* TASK TO CARRY OUT
So that the copy matches the original, retype each line of the material below exactly.

* MATERIALS PROVIDED

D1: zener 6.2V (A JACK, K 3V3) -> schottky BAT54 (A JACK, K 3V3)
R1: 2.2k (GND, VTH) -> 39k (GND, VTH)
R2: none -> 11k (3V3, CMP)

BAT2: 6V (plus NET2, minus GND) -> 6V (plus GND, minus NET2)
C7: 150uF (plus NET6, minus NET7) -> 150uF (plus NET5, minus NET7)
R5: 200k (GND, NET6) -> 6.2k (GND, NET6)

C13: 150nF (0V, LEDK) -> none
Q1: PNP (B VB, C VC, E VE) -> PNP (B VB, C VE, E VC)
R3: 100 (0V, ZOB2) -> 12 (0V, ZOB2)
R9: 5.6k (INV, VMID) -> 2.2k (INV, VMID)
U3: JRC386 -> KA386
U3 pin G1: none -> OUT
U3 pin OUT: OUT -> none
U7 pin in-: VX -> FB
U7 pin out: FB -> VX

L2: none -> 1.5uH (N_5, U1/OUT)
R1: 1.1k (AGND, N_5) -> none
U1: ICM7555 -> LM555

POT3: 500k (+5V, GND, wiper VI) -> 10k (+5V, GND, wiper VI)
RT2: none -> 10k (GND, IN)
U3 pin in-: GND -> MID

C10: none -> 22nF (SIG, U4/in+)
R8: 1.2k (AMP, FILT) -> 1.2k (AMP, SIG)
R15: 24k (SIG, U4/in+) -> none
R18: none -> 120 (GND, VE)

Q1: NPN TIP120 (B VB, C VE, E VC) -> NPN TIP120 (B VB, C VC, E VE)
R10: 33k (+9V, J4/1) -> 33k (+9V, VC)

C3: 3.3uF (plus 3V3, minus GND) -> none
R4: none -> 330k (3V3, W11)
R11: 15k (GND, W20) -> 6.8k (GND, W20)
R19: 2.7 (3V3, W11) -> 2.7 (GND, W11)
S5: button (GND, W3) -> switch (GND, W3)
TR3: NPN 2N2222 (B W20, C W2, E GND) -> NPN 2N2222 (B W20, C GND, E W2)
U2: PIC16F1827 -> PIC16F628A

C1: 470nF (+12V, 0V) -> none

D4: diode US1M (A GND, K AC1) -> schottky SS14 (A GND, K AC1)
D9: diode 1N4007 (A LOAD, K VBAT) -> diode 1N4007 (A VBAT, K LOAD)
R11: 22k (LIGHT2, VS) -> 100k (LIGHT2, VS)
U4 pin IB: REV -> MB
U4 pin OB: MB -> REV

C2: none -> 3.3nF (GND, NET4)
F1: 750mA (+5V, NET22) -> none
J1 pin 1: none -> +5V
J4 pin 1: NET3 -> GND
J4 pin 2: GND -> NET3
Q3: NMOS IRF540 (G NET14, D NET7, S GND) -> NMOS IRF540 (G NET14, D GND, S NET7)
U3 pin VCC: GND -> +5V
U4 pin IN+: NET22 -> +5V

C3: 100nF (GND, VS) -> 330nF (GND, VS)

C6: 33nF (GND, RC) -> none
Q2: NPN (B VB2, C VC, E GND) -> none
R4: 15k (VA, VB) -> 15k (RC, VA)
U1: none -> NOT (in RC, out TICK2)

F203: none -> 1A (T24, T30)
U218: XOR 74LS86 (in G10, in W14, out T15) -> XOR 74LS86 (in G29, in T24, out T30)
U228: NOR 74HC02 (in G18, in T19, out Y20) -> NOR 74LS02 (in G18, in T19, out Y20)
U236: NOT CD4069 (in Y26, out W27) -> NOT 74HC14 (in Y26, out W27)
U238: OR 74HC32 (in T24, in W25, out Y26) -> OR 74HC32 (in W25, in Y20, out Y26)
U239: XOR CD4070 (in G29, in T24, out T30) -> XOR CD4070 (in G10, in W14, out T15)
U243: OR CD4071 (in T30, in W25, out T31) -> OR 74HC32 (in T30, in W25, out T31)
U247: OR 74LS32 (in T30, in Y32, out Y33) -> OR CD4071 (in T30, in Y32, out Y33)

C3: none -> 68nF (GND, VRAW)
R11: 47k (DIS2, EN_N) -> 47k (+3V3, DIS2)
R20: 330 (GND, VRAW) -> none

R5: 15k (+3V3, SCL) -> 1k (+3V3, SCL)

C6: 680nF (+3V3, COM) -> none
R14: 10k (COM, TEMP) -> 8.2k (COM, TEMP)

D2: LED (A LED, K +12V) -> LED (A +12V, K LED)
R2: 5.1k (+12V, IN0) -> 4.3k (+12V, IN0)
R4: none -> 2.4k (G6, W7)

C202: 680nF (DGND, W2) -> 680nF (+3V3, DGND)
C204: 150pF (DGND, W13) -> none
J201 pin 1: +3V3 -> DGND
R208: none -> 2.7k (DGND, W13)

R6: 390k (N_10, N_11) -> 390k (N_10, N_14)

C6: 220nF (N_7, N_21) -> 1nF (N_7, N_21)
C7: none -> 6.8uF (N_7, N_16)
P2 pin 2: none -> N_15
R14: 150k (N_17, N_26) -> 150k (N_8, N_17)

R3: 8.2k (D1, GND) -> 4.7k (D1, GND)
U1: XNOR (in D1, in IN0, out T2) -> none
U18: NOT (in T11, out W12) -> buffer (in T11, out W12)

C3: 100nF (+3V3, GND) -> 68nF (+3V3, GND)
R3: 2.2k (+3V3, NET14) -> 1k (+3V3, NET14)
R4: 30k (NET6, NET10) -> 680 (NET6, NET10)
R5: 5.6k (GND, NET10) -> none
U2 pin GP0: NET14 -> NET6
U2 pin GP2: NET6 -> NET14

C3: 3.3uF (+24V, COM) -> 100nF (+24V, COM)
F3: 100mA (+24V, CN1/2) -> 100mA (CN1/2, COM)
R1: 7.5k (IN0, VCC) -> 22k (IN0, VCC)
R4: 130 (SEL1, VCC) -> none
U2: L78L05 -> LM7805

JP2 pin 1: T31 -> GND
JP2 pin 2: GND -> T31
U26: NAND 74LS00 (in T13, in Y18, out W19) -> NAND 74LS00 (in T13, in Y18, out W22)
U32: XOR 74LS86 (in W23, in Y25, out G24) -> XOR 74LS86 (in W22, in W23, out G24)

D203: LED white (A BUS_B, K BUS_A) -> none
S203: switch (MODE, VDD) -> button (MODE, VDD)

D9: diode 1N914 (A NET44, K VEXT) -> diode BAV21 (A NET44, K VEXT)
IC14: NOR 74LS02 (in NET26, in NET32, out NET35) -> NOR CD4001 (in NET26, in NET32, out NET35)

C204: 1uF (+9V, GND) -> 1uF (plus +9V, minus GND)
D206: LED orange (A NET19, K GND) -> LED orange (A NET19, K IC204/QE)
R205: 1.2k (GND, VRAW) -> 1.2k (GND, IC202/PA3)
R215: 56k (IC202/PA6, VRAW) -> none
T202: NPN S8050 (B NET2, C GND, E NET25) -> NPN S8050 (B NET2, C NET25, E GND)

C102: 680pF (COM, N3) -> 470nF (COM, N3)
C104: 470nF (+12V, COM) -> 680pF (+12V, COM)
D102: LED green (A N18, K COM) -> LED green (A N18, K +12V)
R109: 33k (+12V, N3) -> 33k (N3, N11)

* ANSWER TO THE EXERCISE
D1: zener 6.2V (A JACK, K 3V3) -> schottky BAT54 (A JACK, K 3V3)
R1: 2.2k (GND, VTH) -> 39k (GND, VTH)
R2: none -> 11k (3V3, CMP)

BAT2: 6V (plus NET2, minus GND) -> 6V (plus GND, minus NET2)
C7: 150uF (plus NET6, minus NET7) -> 150uF (plus NET5, minus NET7)
R5: 200k (GND, NET6) -> 6.2k (GND, NET6)

C13: 150nF (0V, LEDK) -> none
Q1: PNP (B VB, C VC, E VE) -> PNP (B VB, C VE, E VC)
R3: 100 (0V, ZOB2) -> 12 (0V, ZOB2)
R9: 5.6k (INV, VMID) -> 2.2k (INV, VMID)
U3: JRC386 -> KA386
U3 pin G1: none -> OUT
U3 pin OUT: OUT -> none
U7 pin in-: VX -> FB
U7 pin out: FB -> VX

L2: none -> 1.5uH (N_5, U1/OUT)
R1: 1.1k (AGND, N_5) -> none
U1: ICM7555 -> LM555

POT3: 500k (+5V, GND, wiper VI) -> 10k (+5V, GND, wiper VI)
RT2: none -> 10k (GND, IN)
U3 pin in-: GND -> MID

C10: none -> 22nF (SIG, U4/in+)
R8: 1.2k (AMP, FILT) -> 1.2k (AMP, SIG)
R15: 24k (SIG, U4/in+) -> none
R18: none -> 120 (GND, VE)

Q1: NPN TIP120 (B VB, C VE, E VC) -> NPN TIP120 (B VB, C VC, E VE)
R10: 33k (+9V, J4/1) -> 33k (+9V, VC)

C3: 3.3uF (plus 3V3, minus GND) -> none
R4: none -> 330k (3V3, W11)
R11: 15k (GND, W20) -> 6.8k (GND, W20)
R19: 2.7 (3V3, W11) -> 2.7 (GND, W11)
S5: button (GND, W3) -> switch (GND, W3)
TR3: NPN 2N2222 (B W20, C W2, E GND) -> NPN 2N2222 (B W20, C GND, E W2)
U2: PIC16F1827 -> PIC16F628A

C1: 470nF (+12V, 0V) -> none

D4: diode US1M (A GND, K AC1) -> schottky SS14 (A GND, K AC1)
D9: diode 1N4007 (A LOAD, K VBAT) -> diode 1N4007 (A VBAT, K LOAD)
R11: 22k (LIGHT2, VS) -> 100k (LIGHT2, VS)
U4 pin IB: REV -> MB
U4 pin OB: MB -> REV

C2: none -> 3.3nF (GND, NET4)
F1: 750mA (+5V, NET22) -> none
J1 pin 1: none -> +5V
J4 pin 1: NET3 -> GND
J4 pin 2: GND -> NET3
Q3: NMOS IRF540 (G NET14, D NET7, S GND) -> NMOS IRF540 (G NET14, D GND, S NET7)
U3 pin VCC: GND -> +5V
U4 pin IN+: NET22 -> +5V

C3: 100nF (GND, VS) -> 330nF (GND, VS)

C6: 33nF (GND, RC) -> none
Q2: NPN (B VB2, C VC, E GND) -> none
R4: 15k (VA, VB) -> 15k (RC, VA)
U1: none -> NOT (in RC, out TICK2)

F203: none -> 1A (T24, T30)
U218: XOR 74LS86 (in G10, in W14, out T15) -> XOR 74LS86 (in G29, in T24, out T30)
U228: NOR 74HC02 (in G18, in T19, out Y20) -> NOR 74LS02 (in G18, in T19, out Y20)
U236: NOT CD4069 (in Y26, out W27) -> NOT 74HC14 (in Y26, out W27)
U238: OR 74HC32 (in T24, in W25, out Y26) -> OR 74HC32 (in W25, in Y20, out Y26)
U239: XOR CD4070 (in G29, in T24, out T30) -> XOR CD4070 (in G10, in W14, out T15)
U243: OR CD4071 (in T30, in W25, out T31) -> OR 74HC32 (in T30, in W25, out T31)
U247: OR 74LS32 (in T30, in Y32, out Y33) -> OR CD4071 (in T30, in Y32, out Y33)

C3: none -> 68nF (GND, VRAW)
R11: 47k (DIS2, EN_N) -> 47k (+3V3, DIS2)
R20: 330 (GND, VRAW) -> none

R5: 15k (+3V3, SCL) -> 1k (+3V3, SCL)

C6: 680nF (+3V3, COM) -> none
R14: 10k (COM, TEMP) -> 8.2k (COM, TEMP)

D2: LED (A LED, K +12V) -> LED (A +12V, K LED)
R2: 5.1k (+12V, IN0) -> 4.3k (+12V, IN0)
R4: none -> 2.4k (G6, W7)

C202: 680nF (DGND, W2) -> 680nF (+3V3, DGND)
C204: 150pF (DGND, W13) -> none
J201 pin 1: +3V3 -> DGND
R208: none -> 2.7k (DGND, W13)

R6: 390k (N_10, N_11) -> 390k (N_10, N_14)

C6: 220nF (N_7, N_21) -> 1nF (N_7, N_21)
C7: none -> 6.8uF (N_7, N_16)
P2 pin 2: none -> N_15
R14: 150k (N_17, N_26) -> 150k (N_8, N_17)

R3: 8.2k (D1, GND) -> 4.7k (D1, GND)
U1: XNOR (in D1, in IN0, out T2) -> none
U18: NOT (in T11, out W12) -> buffer (in T11, out W12)

C3: 100nF (+3V3, GND) -> 68nF (+3V3, GND)
R3: 2.2k (+3V3, NET14) -> 1k (+3V3, NET14)
R4: 30k (NET6, NET10) -> 680 (NET6, NET10)
R5: 5.6k (GND, NET10) -> none
U2 pin GP0: NET14 -> NET6
U2 pin GP2: NET6 -> NET14

C3: 3.3uF (+24V, COM) -> 100nF (+24V, COM)
F3: 100mA (+24V, CN1/2) -> 100mA (CN1/2, COM)
R1: 7.5k (IN0, VCC) -> 22k (IN0, VCC)
R4: 130 (SEL1, VCC) -> none
U2: L78L05 -> LM7805

JP2 pin 1: T31 -> GND
JP2 pin 2: GND -> T31
U26: NAND 74LS00 (in T13, in Y18, out W19) -> NAND 74LS00 (in T13, in Y18, out W22)
U32: XOR 74LS86 (in W23, in Y25, out G24) -> XOR 74LS86 (in W22, in W23, out G24)

D203: LED white (A BUS_B, K BUS_A) -> none
S203: switch (MODE, VDD) -> button (MODE, VDD)

D9: diode 1N914 (A NET44, K VEXT) -> diode BAV21 (A NET44, K VEXT)
IC14: NOR 74LS02 (in NET26, in NET32, out NET35) -> NOR CD4001 (in NET26, in NET32, out NET35)

C204: 1uF (+9V, GND) -> 1uF (plus +9V, minus GND)
D206: LED orange (A NET19, K GND) -> LED orange (A NET19, K IC204/QE)
R205: 1.2k (GND, VRAW) -> 1.2k (GND, IC202/PA3)
R215: 56k (IC202/PA6, VRAW) -> none
T202: NPN S8050 (B NET2, C GND, E NET25) -> NPN S8050 (B NET2, C NET25, E GND)

C102: 680pF (COM, N3) -> 470nF (COM, N3)
C104: 470nF (+12V, COM) -> 680pF (+12V, COM)
D102: LED green (A N18, K COM) -> LED green (A N18, K +12V)
R109: 33k (+12V, N3) -> 33k (N3, N11)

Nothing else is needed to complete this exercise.